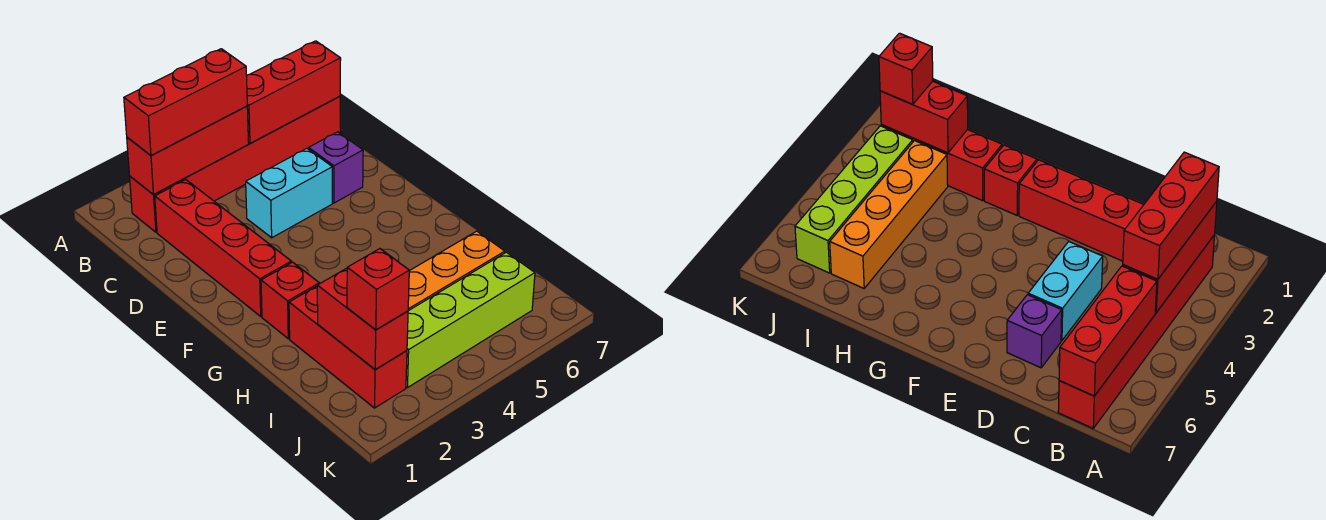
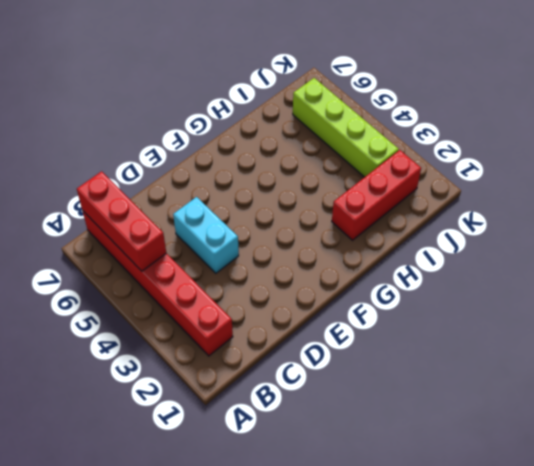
none -> red brick C2:F2 level 1
none -> purple brick D6 level 1
none -> red brick G2 level 1

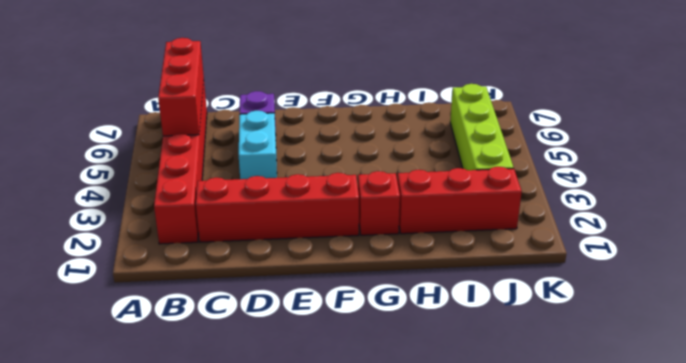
none -> orange brick I3:I6 level 1
none -> red brick B2:B4 level 2
none -> red brick I2:J2 level 2

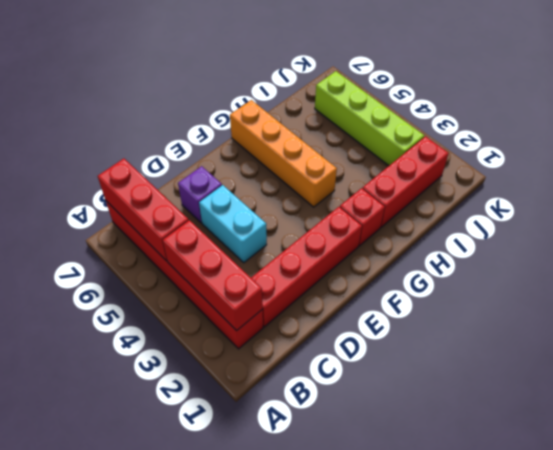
orange brick G4:G7 level 1 -> orange brick I3:I6 level 1
none -> red brick I2:J2 level 2
none -> red brick B2:B4 level 3
none -> red brick J2 level 3

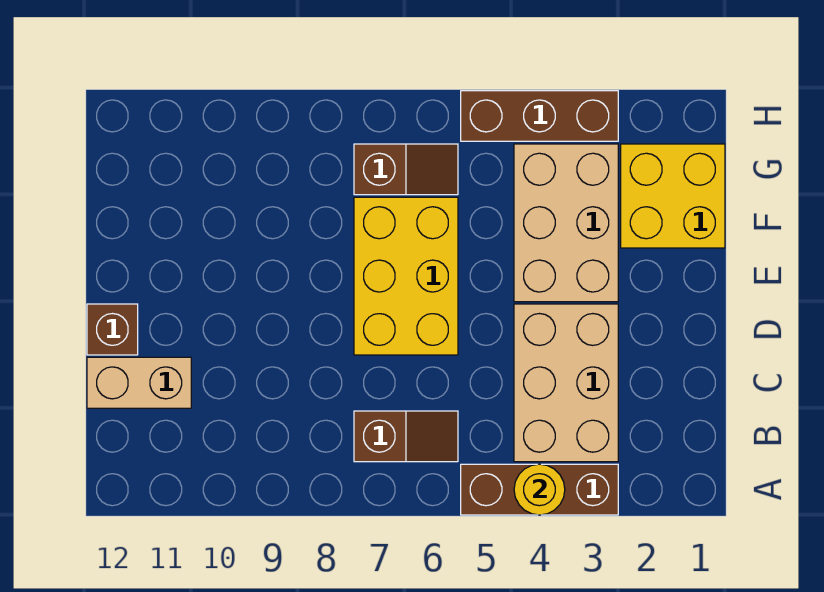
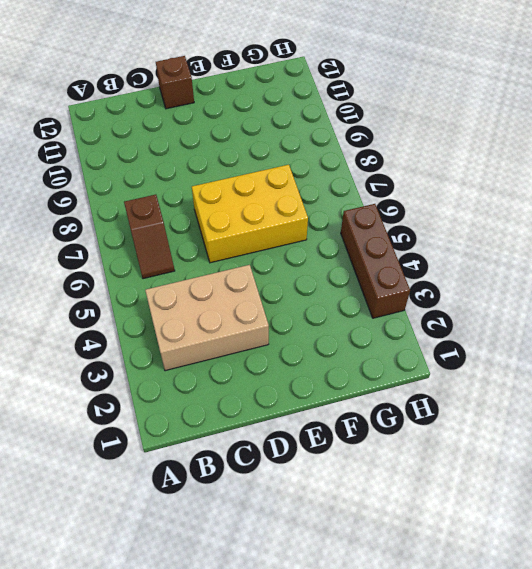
none -> brown brick A3:A5 level 1
none -> tan brick C11:C12 level 1

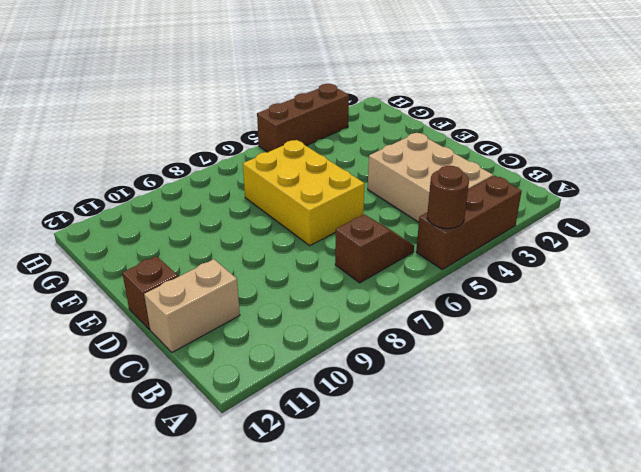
brown round brick A5 level 2 -> none
none -> tan brick E3:G4 level 1
none -> yellow brick F1:G2 level 1

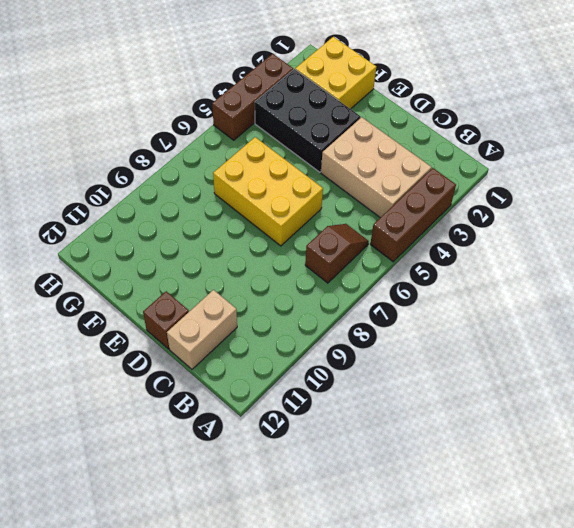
black brick E3:G4 level 1 -> tan brick E3:G4 level 1
none -> brown slope G6:G7 level 1 top 7
none -> yellow round brick A4 level 2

EXERCISE: Every line above should be retyped exactly; the pictures do not belong in the copy.

EXERCISE SOLUTION:
none -> red brick C2:F2 level 1
none -> purple brick D6 level 1
none -> red brick G2 level 1

none -> orange brick I3:I6 level 1
none -> red brick B2:B4 level 2
none -> red brick I2:J2 level 2

orange brick G4:G7 level 1 -> orange brick I3:I6 level 1
none -> red brick I2:J2 level 2
none -> red brick B2:B4 level 3
none -> red brick J2 level 3

none -> brown brick A3:A5 level 1
none -> tan brick C11:C12 level 1

brown round brick A5 level 2 -> none
none -> tan brick E3:G4 level 1
none -> yellow brick F1:G2 level 1

black brick E3:G4 level 1 -> tan brick E3:G4 level 1
none -> brown slope G6:G7 level 1 top 7
none -> yellow round brick A4 level 2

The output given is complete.